Before-and-after scene images:
==========

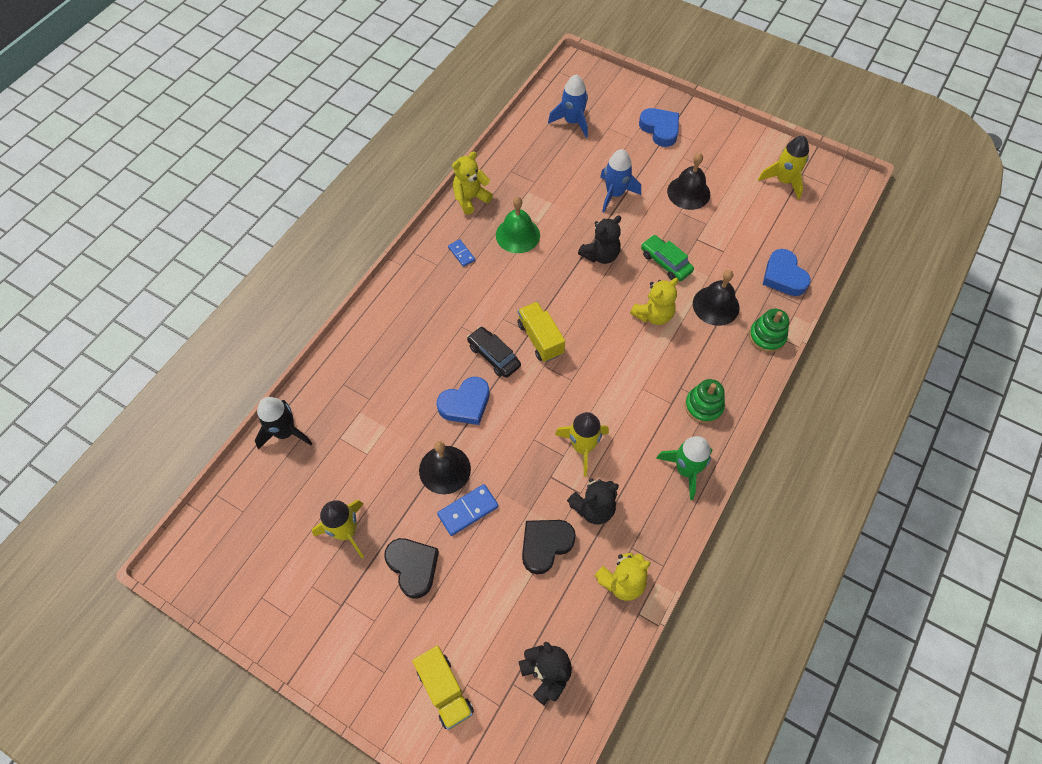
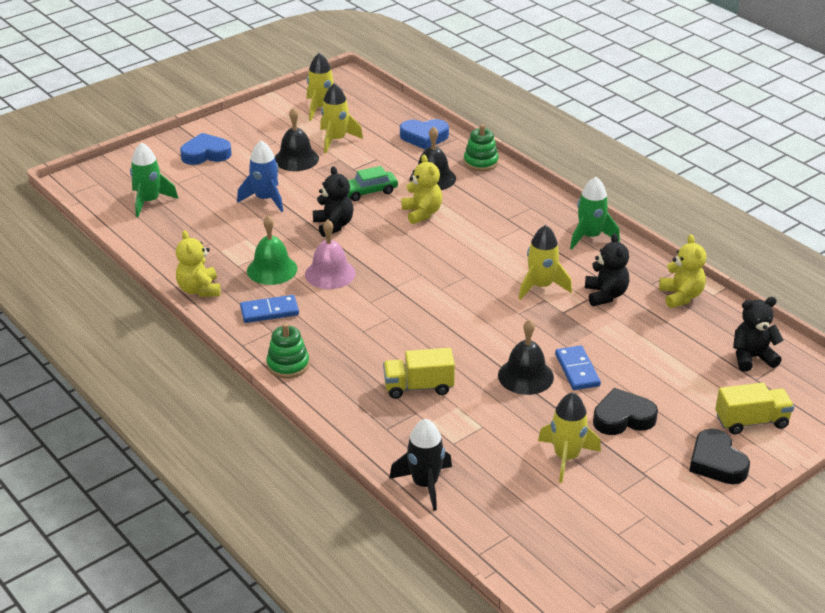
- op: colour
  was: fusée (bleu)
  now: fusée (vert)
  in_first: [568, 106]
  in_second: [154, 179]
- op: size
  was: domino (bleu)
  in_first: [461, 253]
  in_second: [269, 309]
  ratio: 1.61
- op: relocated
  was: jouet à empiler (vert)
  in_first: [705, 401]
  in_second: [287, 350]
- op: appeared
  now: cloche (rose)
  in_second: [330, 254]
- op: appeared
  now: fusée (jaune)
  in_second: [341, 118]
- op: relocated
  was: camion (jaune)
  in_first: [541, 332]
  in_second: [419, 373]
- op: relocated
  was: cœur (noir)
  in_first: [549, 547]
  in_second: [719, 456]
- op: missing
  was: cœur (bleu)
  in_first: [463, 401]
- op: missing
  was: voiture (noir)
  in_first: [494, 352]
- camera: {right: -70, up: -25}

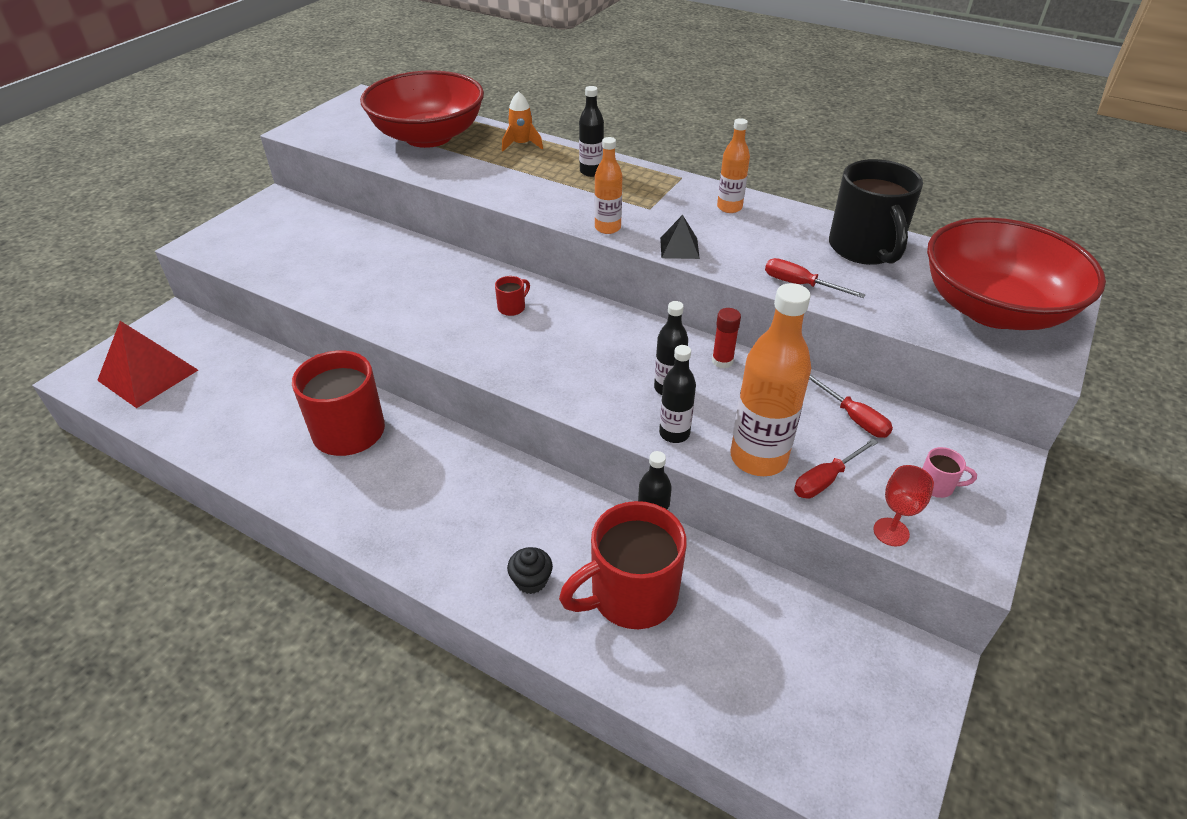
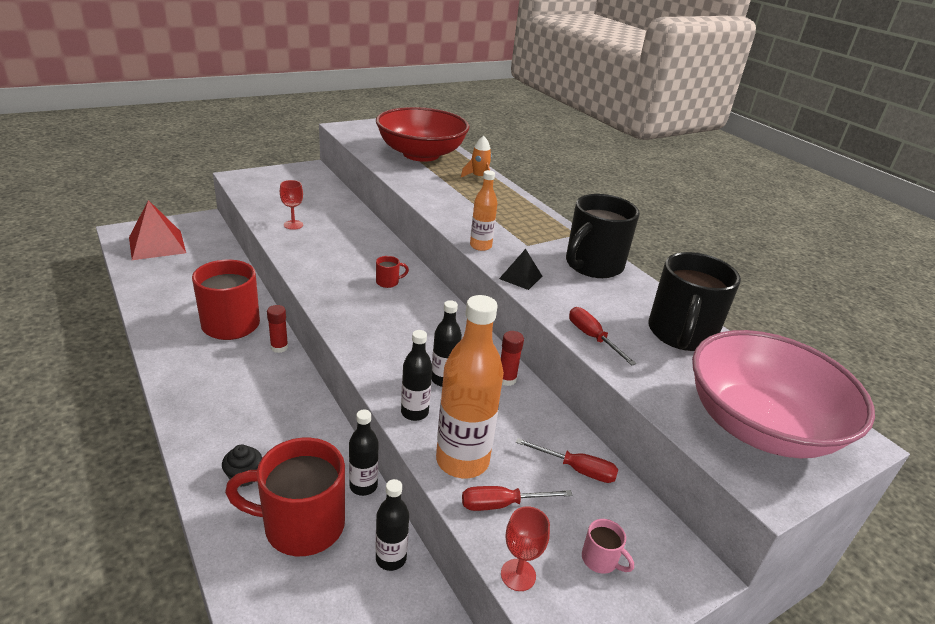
- op: appeared
  now: bâton de colle (rouge)
  in_second: [277, 329]
- op: appeared
  now: verre à pied (rouge)
  in_second: [291, 205]
- op: relocated
  was: bouteille (noir)
  in_first: [591, 131]
  in_second: [392, 525]
- op: spun
  was: tournevis (rouge)
  in_first: [851, 406]
  in_second: [567, 460]
  clockwise: -60
- op: exchanged
  was: bouteille (orange)
  now: tasse (noir)
  in_first: [733, 165]
  in_second: [603, 236]
- op: colour
  was: bol (rouge)
  now: bol (rose)
  in_first: [1016, 273]
  in_second: [783, 394]
- camera: {right: 25, up: -10}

==========

→ **Exercise directions**: Could you set down the data exactly as given, minus its pictures?

→ **Reply to the exercise**:
- op: colour
  was: fusée (bleu)
  now: fusée (vert)
  in_first: [568, 106]
  in_second: [154, 179]
- op: size
  was: domino (bleu)
  in_first: [461, 253]
  in_second: [269, 309]
  ratio: 1.61
- op: relocated
  was: jouet à empiler (vert)
  in_first: [705, 401]
  in_second: [287, 350]
- op: appeared
  now: cloche (rose)
  in_second: [330, 254]
- op: appeared
  now: fusée (jaune)
  in_second: [341, 118]
- op: relocated
  was: camion (jaune)
  in_first: [541, 332]
  in_second: [419, 373]
- op: relocated
  was: cœur (noir)
  in_first: [549, 547]
  in_second: [719, 456]
- op: missing
  was: cœur (bleu)
  in_first: [463, 401]
- op: missing
  was: voiture (noir)
  in_first: [494, 352]
- camera: {right: -70, up: -25}

- op: appeared
  now: bâton de colle (rouge)
  in_second: [277, 329]
- op: appeared
  now: verre à pied (rouge)
  in_second: [291, 205]
- op: relocated
  was: bouteille (noir)
  in_first: [591, 131]
  in_second: [392, 525]
- op: spun
  was: tournevis (rouge)
  in_first: [851, 406]
  in_second: [567, 460]
  clockwise: -60
- op: exchanged
  was: bouteille (orange)
  now: tasse (noir)
  in_first: [733, 165]
  in_second: [603, 236]
- op: colour
  was: bol (rouge)
  now: bol (rose)
  in_first: [1016, 273]
  in_second: [783, 394]
- camera: {right: 25, up: -10}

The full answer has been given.